§ Problem to solve
The listing is to be printed word for word, pictures omitted.

§ Records for processing
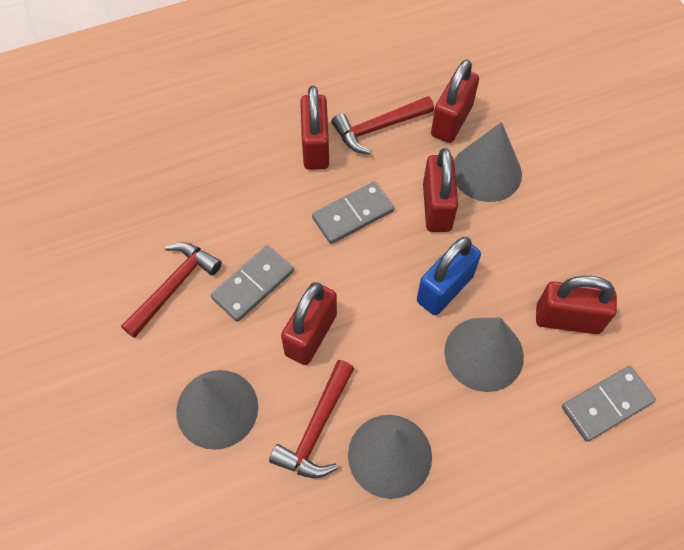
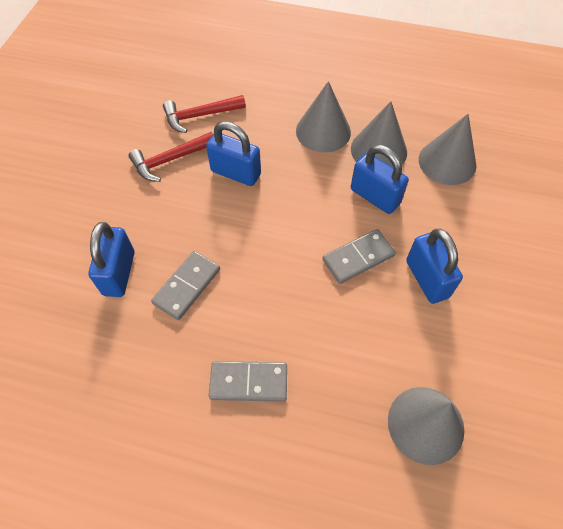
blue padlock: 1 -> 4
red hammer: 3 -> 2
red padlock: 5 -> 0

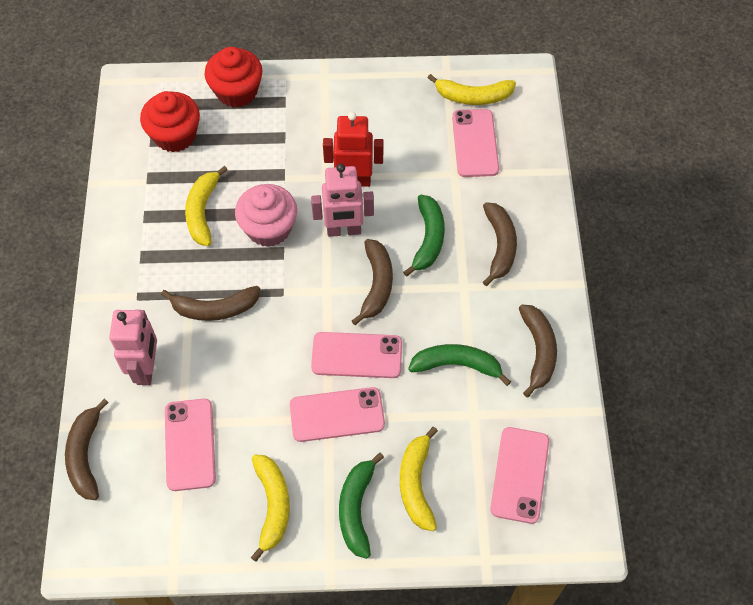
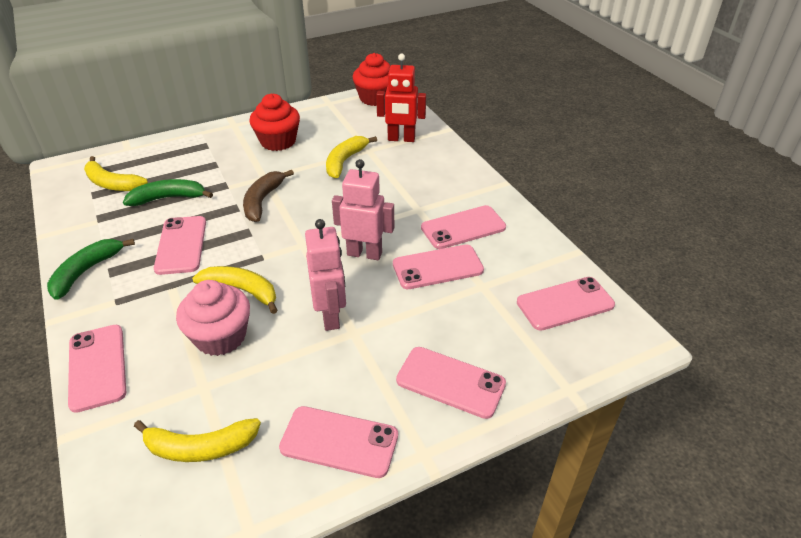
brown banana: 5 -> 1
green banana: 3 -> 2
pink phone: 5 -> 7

§ Answer section
blue padlock: 1 -> 4
red hammer: 3 -> 2
red padlock: 5 -> 0

brown banana: 5 -> 1
green banana: 3 -> 2
pink phone: 5 -> 7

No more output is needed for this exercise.